Data extracted from a collection:
________________________

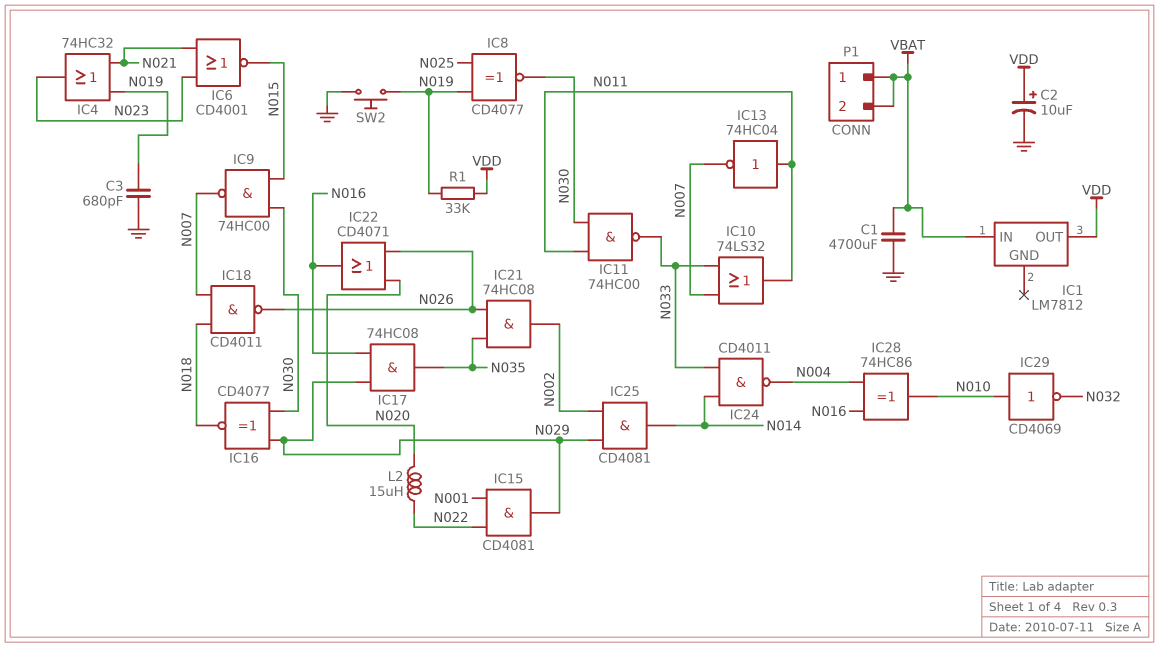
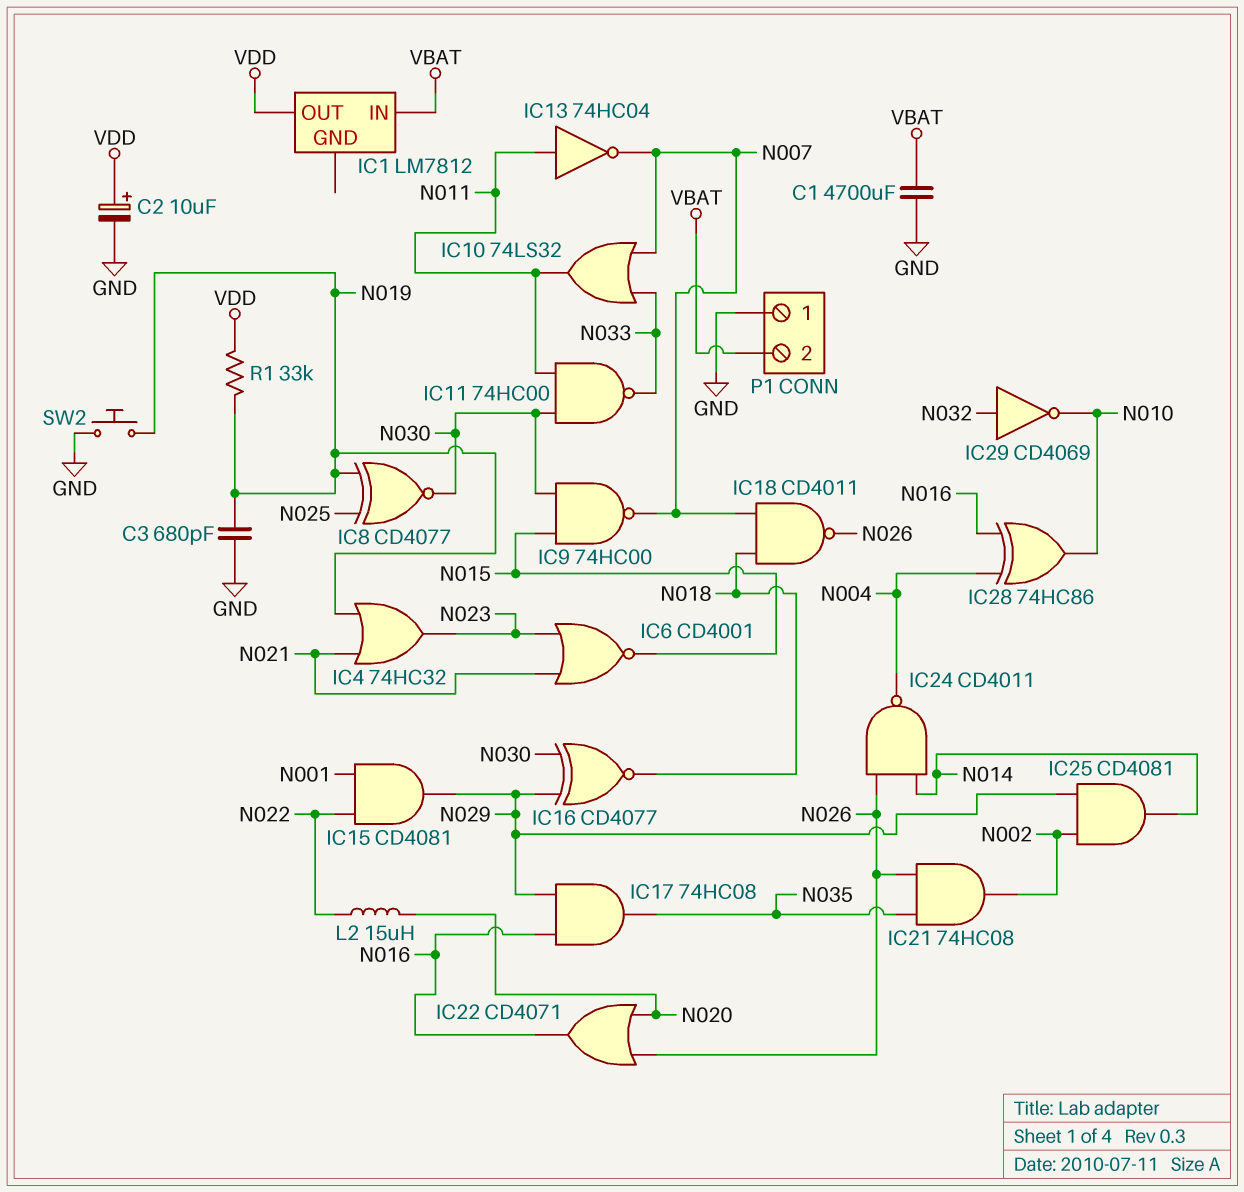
IC24: NAND CD4011 (in N014, in N033, out N004) -> NAND CD4011 (in N014, in N026, out N004)
IC29: NOT CD4069 (in N010, out N032) -> NOT CD4069 (in N032, out N010)
P1 pin 1: VBAT -> GND

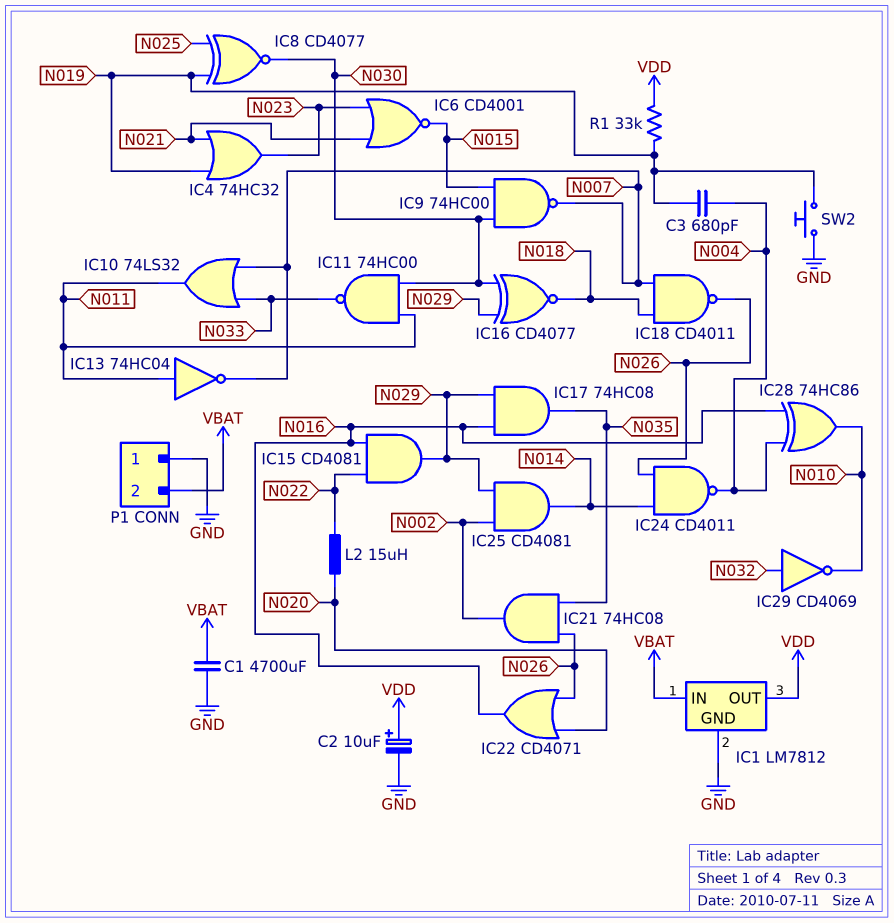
C3: 680pF (GND, N019) -> 680pF (N004, N019)
IC1 pin GND: none -> GND
IC15: AND CD4081 (in N001, in N022, out N029) -> AND CD4081 (in N016, in N022, out N029)

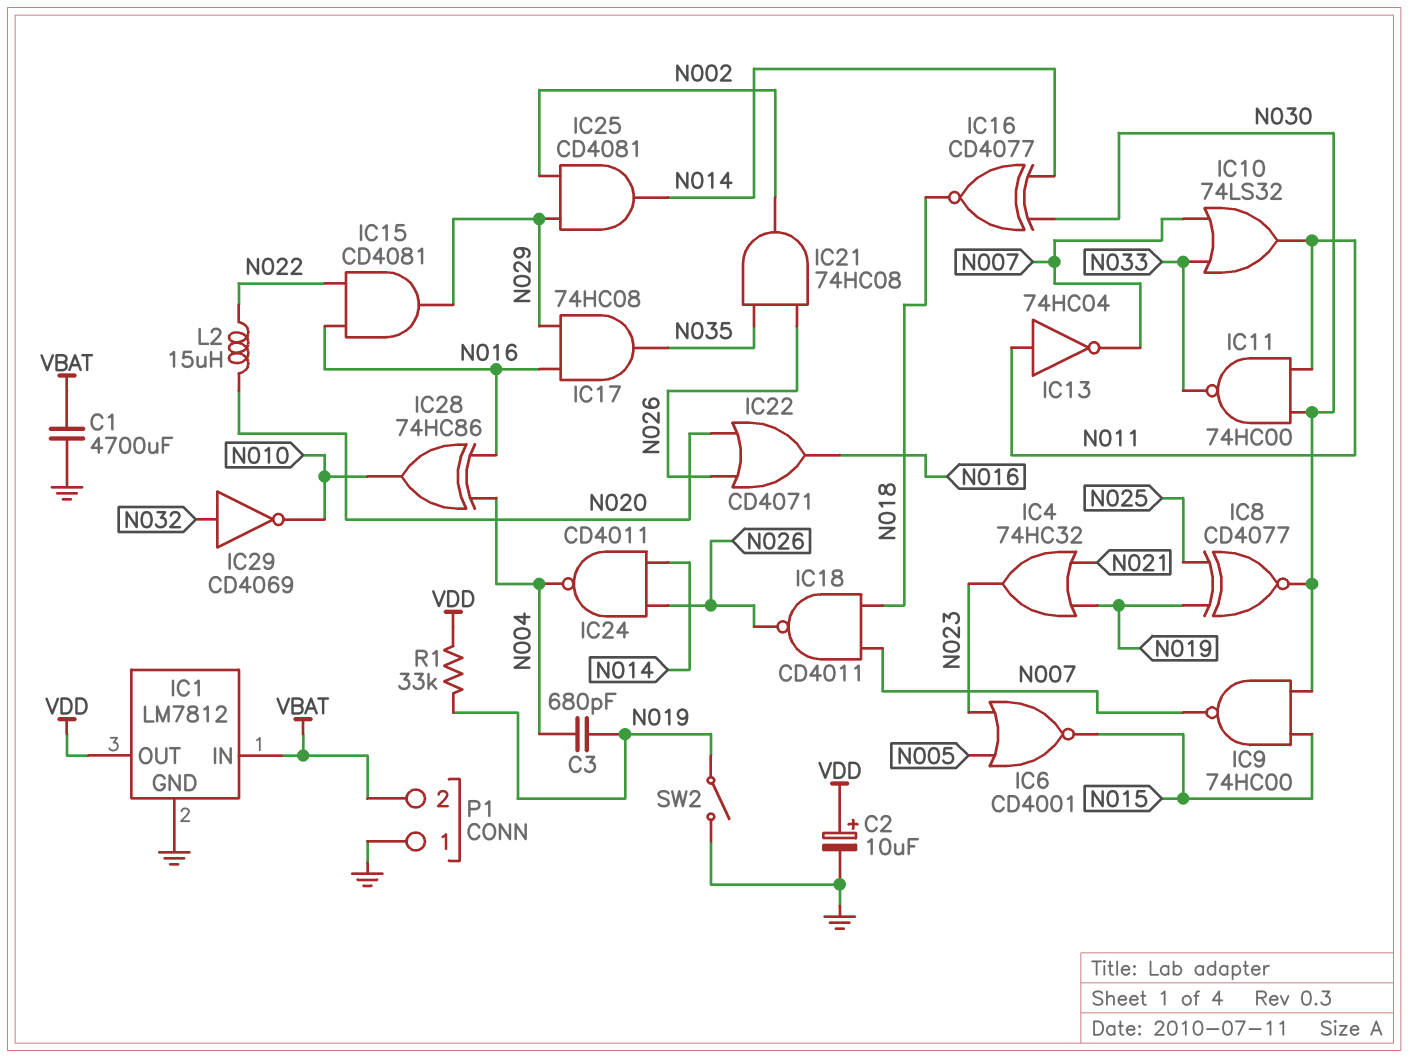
IC6: NOR CD4001 (in N021, in N023, out N015) -> NOR CD4001 (in N005, in N023, out N015)
IC16: XNOR CD4077 (in N029, in N030, out N018) -> XNOR CD4077 (in N014, in N030, out N018)
SW2: button (GND, N019) -> switch (GND, N019)

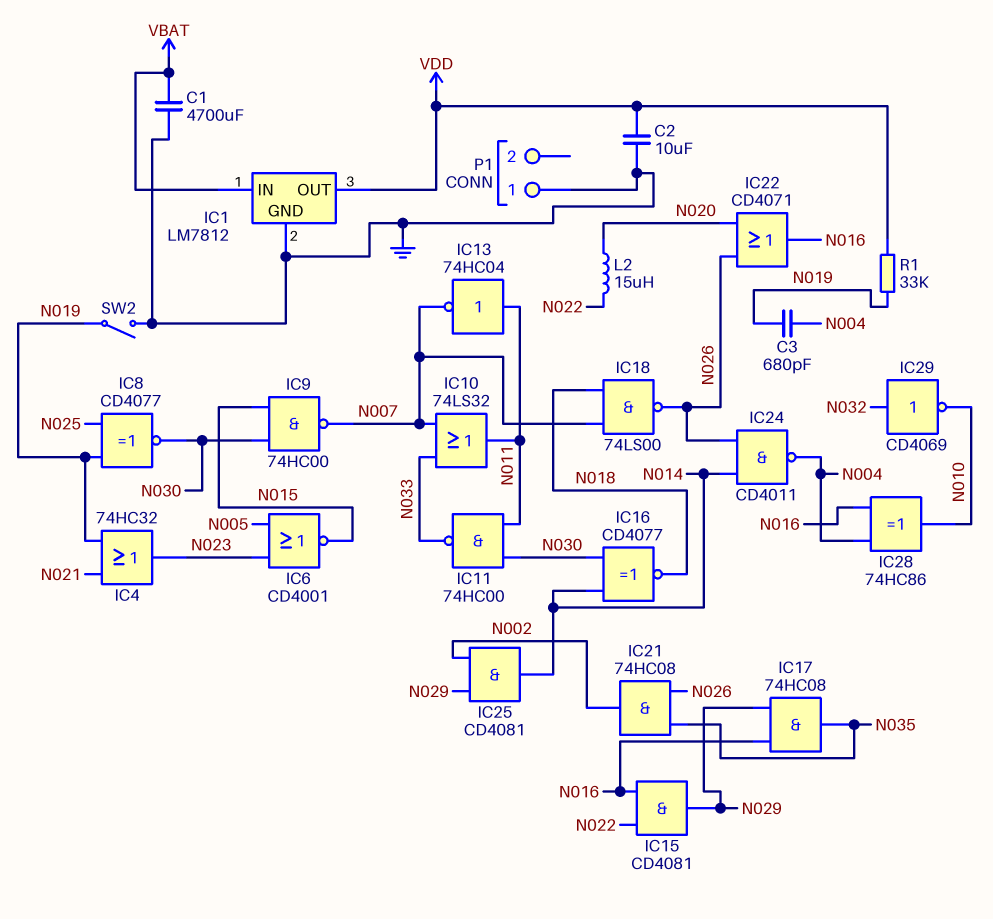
C2: 10uF (plus VDD, minus GND) -> 10uF (GND, VDD)
IC18: NAND CD4011 (in N007, in N018, out N026) -> NAND 74LS00 (in N007, in N018, out N026)
P1 pin 2: VBAT -> none

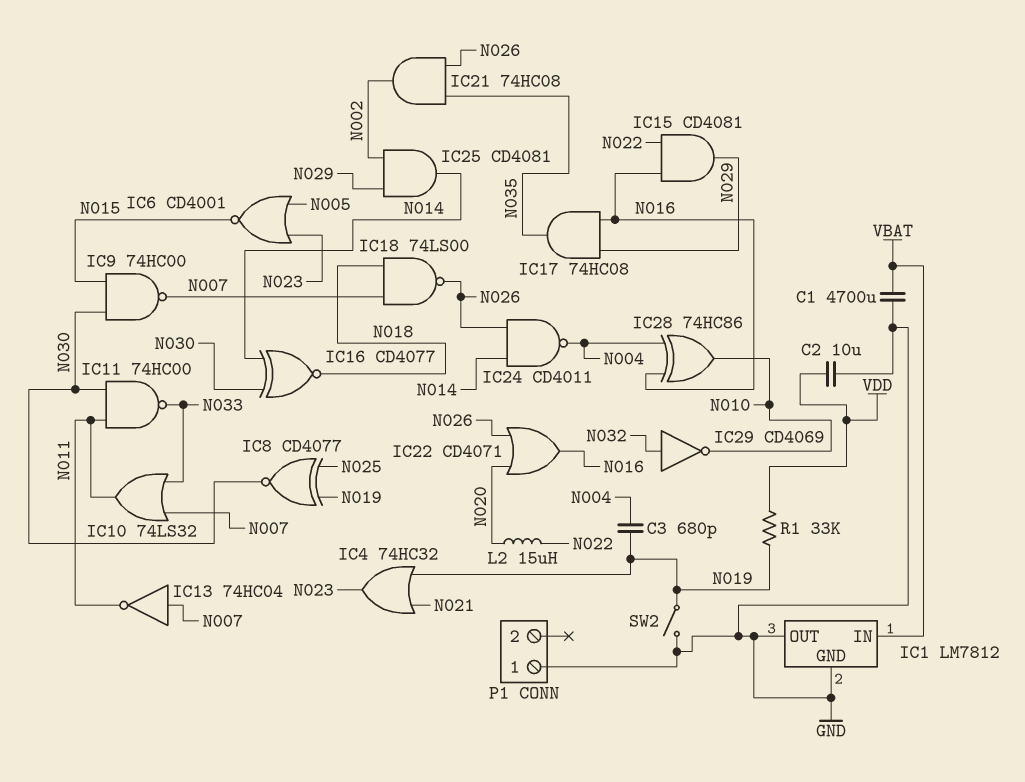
IC1 pin OUT: VDD -> GND
IC13: NOT 74HC04 (in N011, out N007) -> NOT 74HC04 (in N007, out N011)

________________________

→ About this task: Please copy the lines exactly, beginning at the one containing "IC16: XNOR CD4077" and ending at the last line of the records above, both included, with the pictures left out.

→ Task solution:
IC16: XNOR CD4077 (in N029, in N030, out N018) -> XNOR CD4077 (in N014, in N030, out N018)
SW2: button (GND, N019) -> switch (GND, N019)

C2: 10uF (plus VDD, minus GND) -> 10uF (GND, VDD)
IC18: NAND CD4011 (in N007, in N018, out N026) -> NAND 74LS00 (in N007, in N018, out N026)
P1 pin 2: VBAT -> none

IC1 pin OUT: VDD -> GND
IC13: NOT 74HC04 (in N011, out N007) -> NOT 74HC04 (in N007, out N011)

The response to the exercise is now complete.